---------- RECORDS TO PROCESS

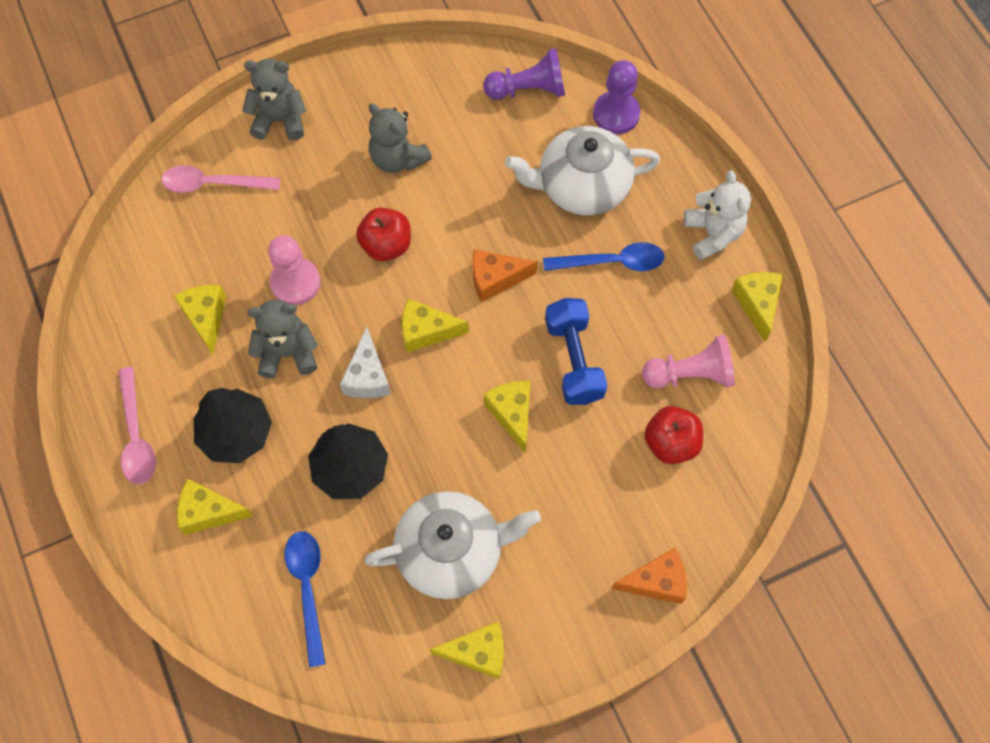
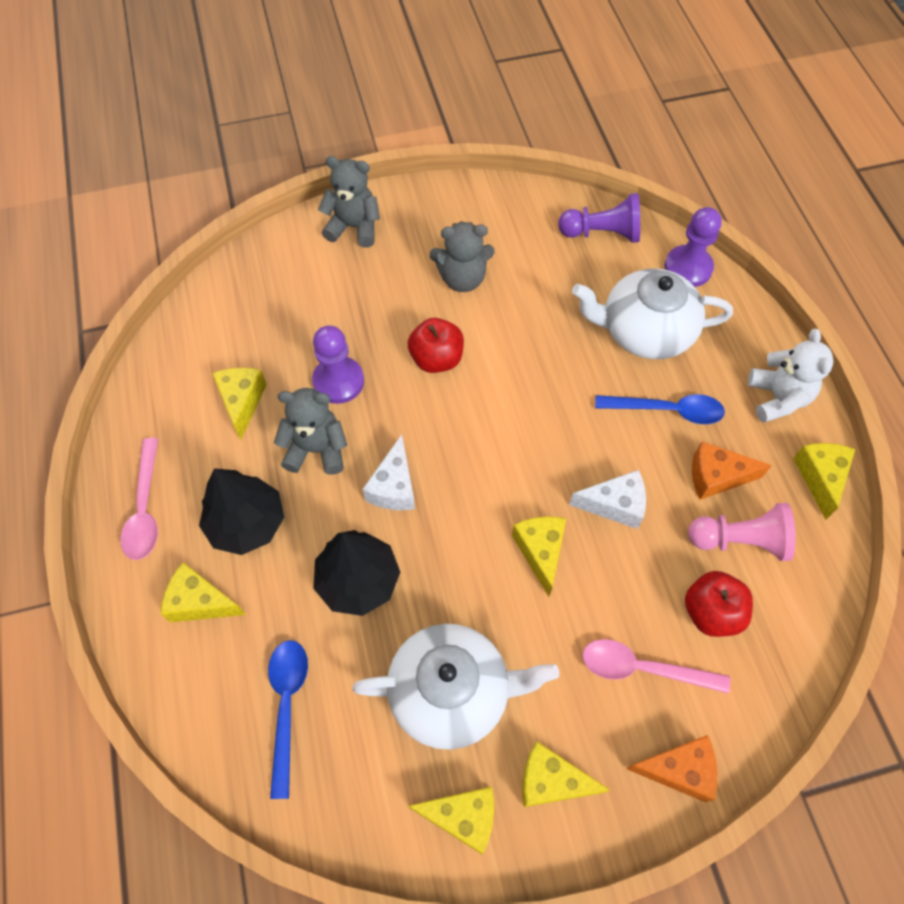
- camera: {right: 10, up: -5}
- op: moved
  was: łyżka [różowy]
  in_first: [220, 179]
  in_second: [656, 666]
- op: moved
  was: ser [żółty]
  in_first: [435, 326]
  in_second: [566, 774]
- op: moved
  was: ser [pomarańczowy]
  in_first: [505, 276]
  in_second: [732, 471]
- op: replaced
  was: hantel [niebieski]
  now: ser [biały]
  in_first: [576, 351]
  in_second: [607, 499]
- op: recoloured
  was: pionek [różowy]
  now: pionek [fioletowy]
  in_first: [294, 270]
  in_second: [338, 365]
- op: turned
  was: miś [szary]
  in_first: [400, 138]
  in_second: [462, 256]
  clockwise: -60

--------------------
---------- RECORDS TO PROCESS

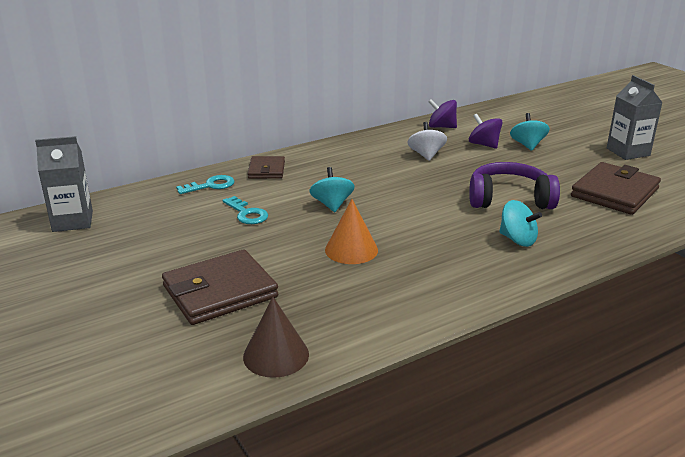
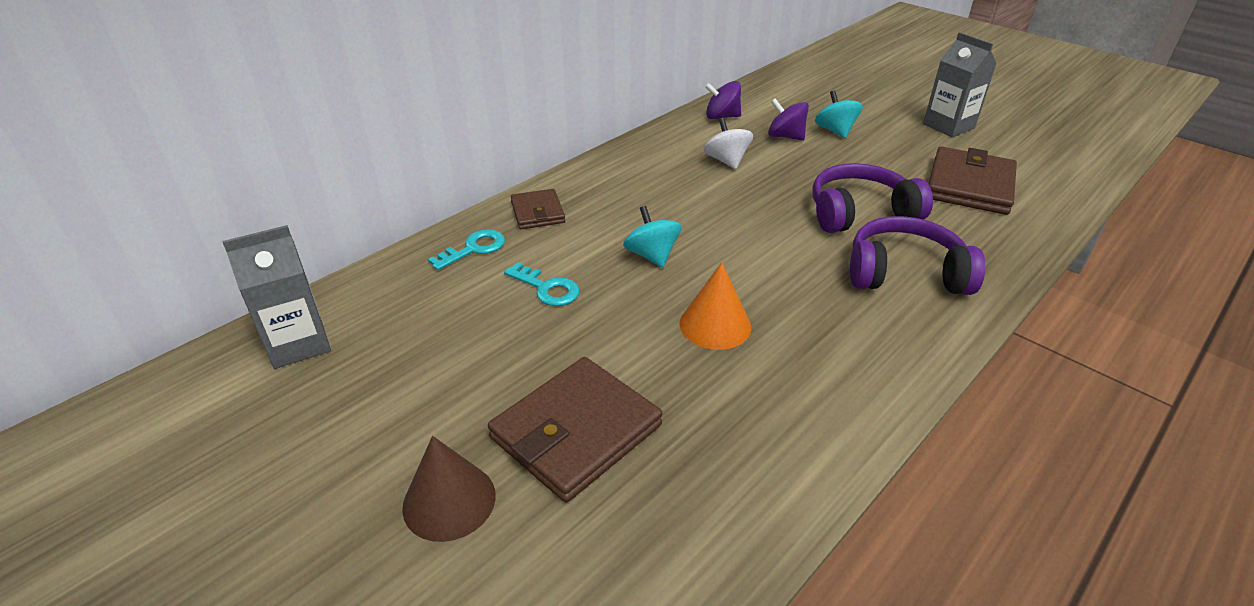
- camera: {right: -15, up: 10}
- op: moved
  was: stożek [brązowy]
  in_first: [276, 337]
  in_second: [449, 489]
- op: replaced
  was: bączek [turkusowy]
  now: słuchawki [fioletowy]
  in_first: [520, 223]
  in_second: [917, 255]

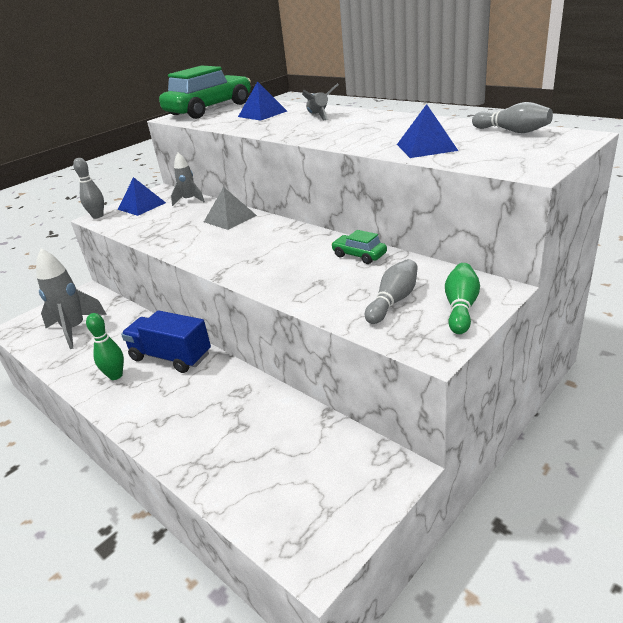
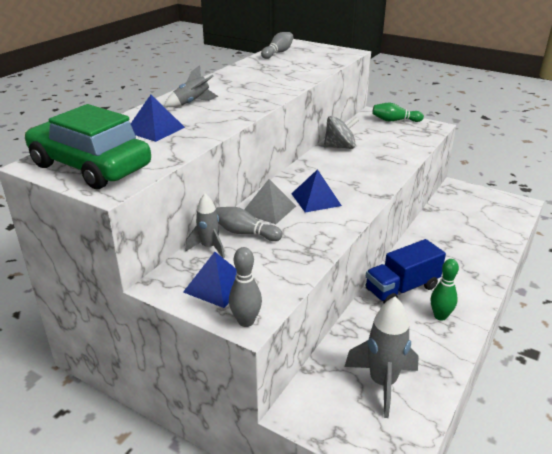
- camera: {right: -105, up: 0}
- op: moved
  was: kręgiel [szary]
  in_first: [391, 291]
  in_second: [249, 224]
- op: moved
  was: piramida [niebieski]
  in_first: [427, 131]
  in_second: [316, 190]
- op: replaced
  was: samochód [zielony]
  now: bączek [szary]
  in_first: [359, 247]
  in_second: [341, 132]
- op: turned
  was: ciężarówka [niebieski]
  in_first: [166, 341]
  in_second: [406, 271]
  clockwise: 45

--------------------

Reproduce exactly, and only, the part of the listing above that begins at the line with "was: samochód [zielony]" and goes on through the line with "clockwise: 45".

  was: samochód [zielony]
  now: bączek [szary]
  in_first: [359, 247]
  in_second: [341, 132]
- op: turned
  was: ciężarówka [niebieski]
  in_first: [166, 341]
  in_second: [406, 271]
  clockwise: 45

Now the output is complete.